Problem statement:
Go through the material below, find each line with the word "moved", and copy those lines.

Provided material:
===============
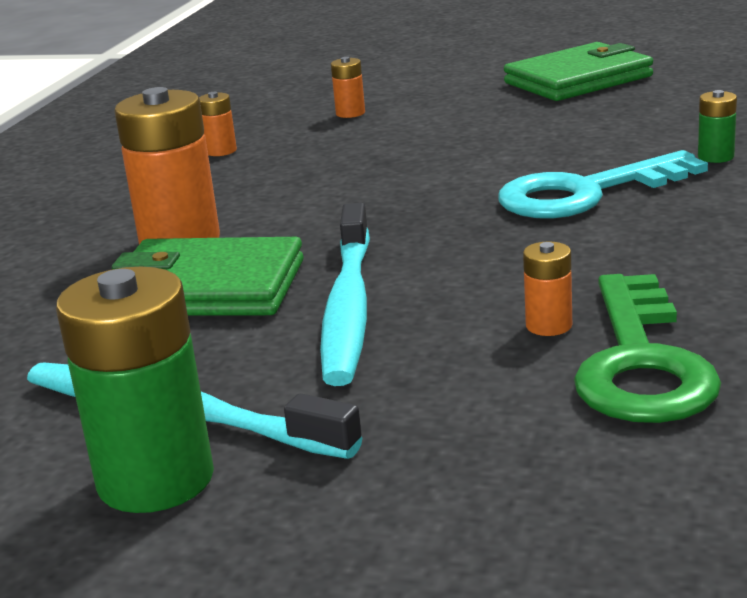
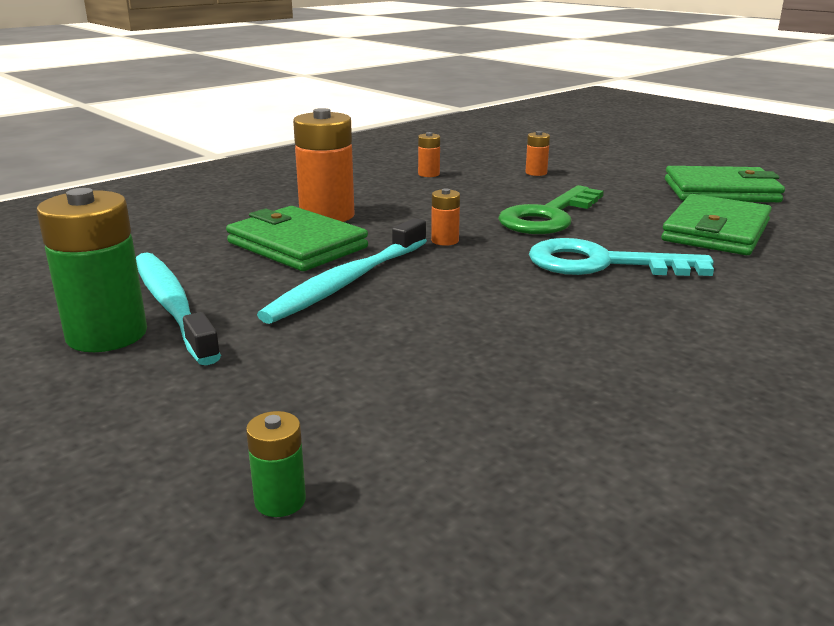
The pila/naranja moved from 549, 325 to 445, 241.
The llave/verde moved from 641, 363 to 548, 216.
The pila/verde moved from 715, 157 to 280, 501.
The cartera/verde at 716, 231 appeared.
===============
Reply:
The pila/naranja moved from 549, 325 to 445, 241.
The llave/verde moved from 641, 363 to 548, 216.
The pila/verde moved from 715, 157 to 280, 501.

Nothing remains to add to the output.